*BRIEF*: Identify and pull out each line of the entries in which "buffer" occurs.

Excerpts from a dataset:
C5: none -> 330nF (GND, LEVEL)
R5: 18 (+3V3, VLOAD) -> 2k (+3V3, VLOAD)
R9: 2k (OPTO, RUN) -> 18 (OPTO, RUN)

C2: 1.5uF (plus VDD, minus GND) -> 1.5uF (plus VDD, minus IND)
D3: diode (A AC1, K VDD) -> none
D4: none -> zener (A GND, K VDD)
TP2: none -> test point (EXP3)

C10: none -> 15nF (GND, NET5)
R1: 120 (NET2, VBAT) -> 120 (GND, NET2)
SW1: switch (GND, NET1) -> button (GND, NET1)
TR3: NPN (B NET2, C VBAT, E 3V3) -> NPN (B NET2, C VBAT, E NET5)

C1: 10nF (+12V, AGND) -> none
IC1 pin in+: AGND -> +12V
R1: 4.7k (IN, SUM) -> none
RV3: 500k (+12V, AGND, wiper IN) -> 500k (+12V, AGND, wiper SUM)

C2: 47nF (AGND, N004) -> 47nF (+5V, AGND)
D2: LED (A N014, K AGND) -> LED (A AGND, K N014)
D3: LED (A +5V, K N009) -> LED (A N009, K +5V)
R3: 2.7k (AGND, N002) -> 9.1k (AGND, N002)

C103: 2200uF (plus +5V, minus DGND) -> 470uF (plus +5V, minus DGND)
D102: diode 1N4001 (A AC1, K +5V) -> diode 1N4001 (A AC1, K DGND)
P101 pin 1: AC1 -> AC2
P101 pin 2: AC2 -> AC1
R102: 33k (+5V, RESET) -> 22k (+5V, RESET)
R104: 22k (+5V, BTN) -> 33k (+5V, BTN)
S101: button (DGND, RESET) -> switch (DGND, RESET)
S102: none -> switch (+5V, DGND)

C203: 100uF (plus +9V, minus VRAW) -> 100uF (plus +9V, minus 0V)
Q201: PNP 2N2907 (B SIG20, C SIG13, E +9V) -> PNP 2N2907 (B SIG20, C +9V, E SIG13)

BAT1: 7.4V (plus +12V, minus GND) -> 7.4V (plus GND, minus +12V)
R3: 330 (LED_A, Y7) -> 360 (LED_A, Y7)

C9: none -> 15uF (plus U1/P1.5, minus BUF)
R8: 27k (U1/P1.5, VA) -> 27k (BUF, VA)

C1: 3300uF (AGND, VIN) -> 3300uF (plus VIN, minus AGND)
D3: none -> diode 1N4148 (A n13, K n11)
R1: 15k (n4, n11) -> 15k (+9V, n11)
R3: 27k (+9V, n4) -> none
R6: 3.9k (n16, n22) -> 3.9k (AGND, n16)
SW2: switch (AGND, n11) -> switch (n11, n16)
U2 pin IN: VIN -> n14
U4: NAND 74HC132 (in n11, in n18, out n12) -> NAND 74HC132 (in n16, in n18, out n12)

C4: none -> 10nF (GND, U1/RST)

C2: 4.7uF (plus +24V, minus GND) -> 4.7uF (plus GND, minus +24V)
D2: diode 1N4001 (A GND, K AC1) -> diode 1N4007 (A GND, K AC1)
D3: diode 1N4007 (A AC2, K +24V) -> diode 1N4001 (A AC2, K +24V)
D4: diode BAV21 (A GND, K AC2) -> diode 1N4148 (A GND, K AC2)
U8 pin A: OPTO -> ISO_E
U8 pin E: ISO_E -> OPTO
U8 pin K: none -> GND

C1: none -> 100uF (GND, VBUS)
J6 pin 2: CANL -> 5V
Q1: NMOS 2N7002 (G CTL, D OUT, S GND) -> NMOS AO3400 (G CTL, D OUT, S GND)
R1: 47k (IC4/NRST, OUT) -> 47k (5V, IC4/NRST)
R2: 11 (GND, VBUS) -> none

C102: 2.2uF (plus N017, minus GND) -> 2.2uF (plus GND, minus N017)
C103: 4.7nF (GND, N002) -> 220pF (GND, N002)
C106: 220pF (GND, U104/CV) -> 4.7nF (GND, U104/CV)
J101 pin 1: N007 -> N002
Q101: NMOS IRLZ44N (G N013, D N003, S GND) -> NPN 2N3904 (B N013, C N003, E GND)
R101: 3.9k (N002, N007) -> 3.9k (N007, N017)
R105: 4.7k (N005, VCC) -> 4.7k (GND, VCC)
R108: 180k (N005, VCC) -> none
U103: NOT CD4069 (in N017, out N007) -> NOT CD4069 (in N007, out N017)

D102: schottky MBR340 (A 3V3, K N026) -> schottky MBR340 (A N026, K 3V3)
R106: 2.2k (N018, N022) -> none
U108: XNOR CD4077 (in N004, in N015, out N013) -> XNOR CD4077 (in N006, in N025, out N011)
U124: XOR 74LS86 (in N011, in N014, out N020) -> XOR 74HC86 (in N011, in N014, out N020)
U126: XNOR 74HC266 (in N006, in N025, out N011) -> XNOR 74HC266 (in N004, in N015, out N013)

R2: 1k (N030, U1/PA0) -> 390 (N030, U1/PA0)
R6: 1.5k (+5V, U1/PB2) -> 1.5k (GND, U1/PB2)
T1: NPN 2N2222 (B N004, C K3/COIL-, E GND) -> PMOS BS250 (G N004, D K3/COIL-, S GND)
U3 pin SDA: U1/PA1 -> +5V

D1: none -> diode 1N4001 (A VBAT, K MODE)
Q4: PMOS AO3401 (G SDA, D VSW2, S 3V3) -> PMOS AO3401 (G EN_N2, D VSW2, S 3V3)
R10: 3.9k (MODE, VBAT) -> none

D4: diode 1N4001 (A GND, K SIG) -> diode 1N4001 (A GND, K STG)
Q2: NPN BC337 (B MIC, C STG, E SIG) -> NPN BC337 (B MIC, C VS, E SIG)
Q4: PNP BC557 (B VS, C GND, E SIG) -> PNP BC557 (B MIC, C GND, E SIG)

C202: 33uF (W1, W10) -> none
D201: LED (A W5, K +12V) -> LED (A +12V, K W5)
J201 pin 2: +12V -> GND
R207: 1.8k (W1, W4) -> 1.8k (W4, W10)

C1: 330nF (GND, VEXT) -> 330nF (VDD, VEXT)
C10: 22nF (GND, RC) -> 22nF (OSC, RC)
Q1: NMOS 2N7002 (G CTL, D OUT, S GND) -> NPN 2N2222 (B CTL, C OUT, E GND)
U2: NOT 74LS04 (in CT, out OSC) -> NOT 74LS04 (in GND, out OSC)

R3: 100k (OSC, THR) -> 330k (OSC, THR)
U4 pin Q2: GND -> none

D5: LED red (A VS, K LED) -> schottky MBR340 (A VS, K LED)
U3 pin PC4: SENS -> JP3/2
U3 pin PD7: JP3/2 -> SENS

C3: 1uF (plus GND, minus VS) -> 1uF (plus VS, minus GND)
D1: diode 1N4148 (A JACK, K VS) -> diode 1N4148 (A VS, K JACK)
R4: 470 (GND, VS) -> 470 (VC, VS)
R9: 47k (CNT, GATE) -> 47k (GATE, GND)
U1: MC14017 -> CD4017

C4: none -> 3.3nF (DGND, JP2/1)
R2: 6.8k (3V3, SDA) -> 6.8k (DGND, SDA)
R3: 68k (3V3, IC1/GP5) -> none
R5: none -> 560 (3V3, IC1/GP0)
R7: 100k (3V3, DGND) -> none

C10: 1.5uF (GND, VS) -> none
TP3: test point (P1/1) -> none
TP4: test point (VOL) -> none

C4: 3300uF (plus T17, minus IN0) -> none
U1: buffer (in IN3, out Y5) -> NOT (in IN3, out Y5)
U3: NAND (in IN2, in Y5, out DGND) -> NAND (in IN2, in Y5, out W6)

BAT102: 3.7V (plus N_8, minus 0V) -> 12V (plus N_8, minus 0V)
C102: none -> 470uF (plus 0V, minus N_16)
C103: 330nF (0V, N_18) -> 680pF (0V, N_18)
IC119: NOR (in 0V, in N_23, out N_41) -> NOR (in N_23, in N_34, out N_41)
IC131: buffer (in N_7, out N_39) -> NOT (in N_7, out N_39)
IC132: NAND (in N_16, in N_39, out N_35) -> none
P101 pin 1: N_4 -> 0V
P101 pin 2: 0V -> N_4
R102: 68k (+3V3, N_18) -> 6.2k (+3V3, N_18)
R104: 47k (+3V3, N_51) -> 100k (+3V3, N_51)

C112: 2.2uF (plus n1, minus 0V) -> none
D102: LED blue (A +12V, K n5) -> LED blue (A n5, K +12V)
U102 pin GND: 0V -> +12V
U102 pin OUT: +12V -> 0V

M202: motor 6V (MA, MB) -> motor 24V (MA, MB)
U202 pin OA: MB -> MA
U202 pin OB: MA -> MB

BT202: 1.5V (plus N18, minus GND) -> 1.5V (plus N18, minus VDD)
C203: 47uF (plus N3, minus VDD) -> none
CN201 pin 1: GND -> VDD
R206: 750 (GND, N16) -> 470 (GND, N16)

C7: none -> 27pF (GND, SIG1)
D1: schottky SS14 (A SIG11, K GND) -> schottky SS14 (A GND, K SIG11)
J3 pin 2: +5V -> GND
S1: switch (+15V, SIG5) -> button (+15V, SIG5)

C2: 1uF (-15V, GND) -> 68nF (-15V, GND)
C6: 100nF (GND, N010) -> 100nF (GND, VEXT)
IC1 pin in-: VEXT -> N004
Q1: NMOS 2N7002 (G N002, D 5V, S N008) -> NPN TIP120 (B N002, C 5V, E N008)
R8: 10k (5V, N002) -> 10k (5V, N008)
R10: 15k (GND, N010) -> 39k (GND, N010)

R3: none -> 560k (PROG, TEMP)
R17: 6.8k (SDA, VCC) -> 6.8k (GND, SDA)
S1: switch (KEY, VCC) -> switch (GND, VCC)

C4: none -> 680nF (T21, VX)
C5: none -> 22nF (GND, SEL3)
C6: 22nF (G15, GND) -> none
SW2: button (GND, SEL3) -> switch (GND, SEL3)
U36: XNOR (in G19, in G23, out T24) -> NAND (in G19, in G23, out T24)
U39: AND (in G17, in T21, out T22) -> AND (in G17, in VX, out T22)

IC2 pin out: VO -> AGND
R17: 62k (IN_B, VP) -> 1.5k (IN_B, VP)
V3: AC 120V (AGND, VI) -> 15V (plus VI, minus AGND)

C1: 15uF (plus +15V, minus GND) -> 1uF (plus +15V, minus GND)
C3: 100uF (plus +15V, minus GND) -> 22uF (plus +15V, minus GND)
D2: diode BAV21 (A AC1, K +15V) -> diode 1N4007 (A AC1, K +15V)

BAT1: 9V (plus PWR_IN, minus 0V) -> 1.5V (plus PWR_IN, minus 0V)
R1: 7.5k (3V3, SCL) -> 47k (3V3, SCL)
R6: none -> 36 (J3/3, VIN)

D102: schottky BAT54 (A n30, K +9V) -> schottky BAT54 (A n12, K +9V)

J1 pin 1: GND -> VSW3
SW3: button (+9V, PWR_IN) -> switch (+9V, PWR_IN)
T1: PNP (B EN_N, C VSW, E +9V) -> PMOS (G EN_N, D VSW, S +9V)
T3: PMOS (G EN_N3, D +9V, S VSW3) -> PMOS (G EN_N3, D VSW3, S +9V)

*SOLUTION TO THIS PROBLEM*:
U1: buffer (in IN3, out Y5) -> NOT (in IN3, out Y5)
IC131: buffer (in N_7, out N_39) -> NOT (in N_7, out N_39)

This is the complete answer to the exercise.